*** Opening of RECORD EXCERPTS ***
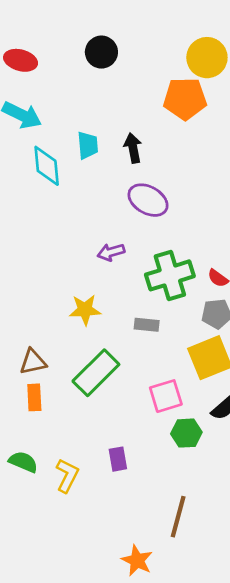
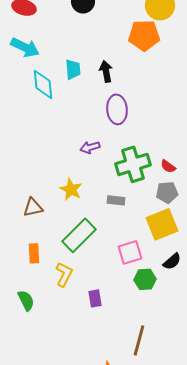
purple ellipse: (148, 200) -> (117, 109), turned 56
yellow star: (85, 310) -> (71, 189), turned 30
brown triangle: (33, 362) -> (33, 207), moved
green semicircle: (23, 462) -> (26, 300), turned 40
yellow L-shape: (67, 476) -> (64, 274), moved

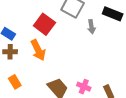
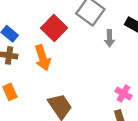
pink cross: (84, 87) -> (123, 94), moved

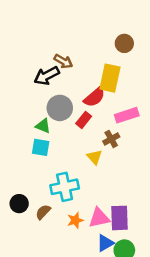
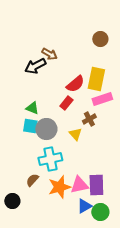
yellow rectangle: (110, 78) -> (96, 79), moved
gray circle: (60, 108) -> (46, 129), moved
black circle: (19, 204) -> (12, 201), moved
orange star: (75, 220) -> (59, 187), size x1.6

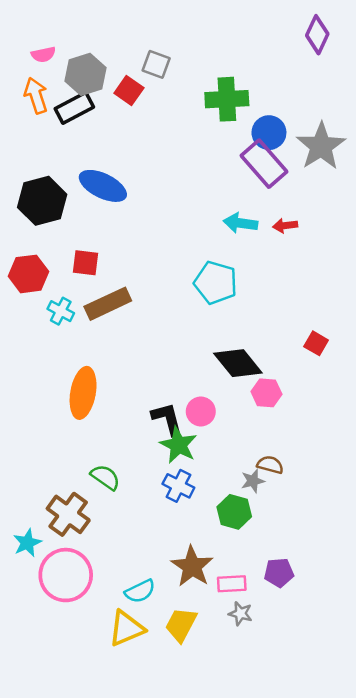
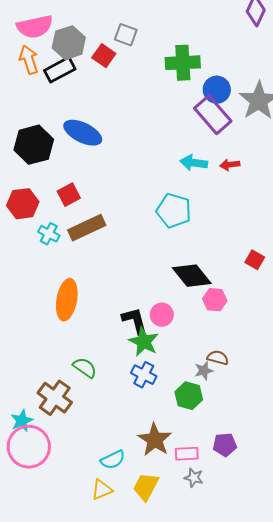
pink semicircle: (43, 55) -> (35, 27), size x1.8
red square: (86, 263) -> (69, 195), turned -35
pink circle: (66, 575) -> (29, 447), moved
yellow triangle: (126, 628) -> (102, 490), size x0.7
*** Close of RECORD EXCERPTS ***
Excluding all pictures, reproduce the records exactly as they appear above.

▸ **EXERCISE RESULT**:
purple ellipse: (148, 200) -> (117, 109), turned 56
yellow star: (85, 310) -> (71, 189), turned 30
brown triangle: (33, 362) -> (33, 207), moved
green semicircle: (23, 462) -> (26, 300), turned 40
yellow L-shape: (67, 476) -> (64, 274), moved

pink cross: (84, 87) -> (123, 94), moved

yellow rectangle: (110, 78) -> (96, 79), moved
gray circle: (60, 108) -> (46, 129), moved
black circle: (19, 204) -> (12, 201), moved
orange star: (75, 220) -> (59, 187), size x1.6

pink semicircle: (43, 55) -> (35, 27), size x1.8
red square: (86, 263) -> (69, 195), turned -35
pink circle: (66, 575) -> (29, 447), moved
yellow triangle: (126, 628) -> (102, 490), size x0.7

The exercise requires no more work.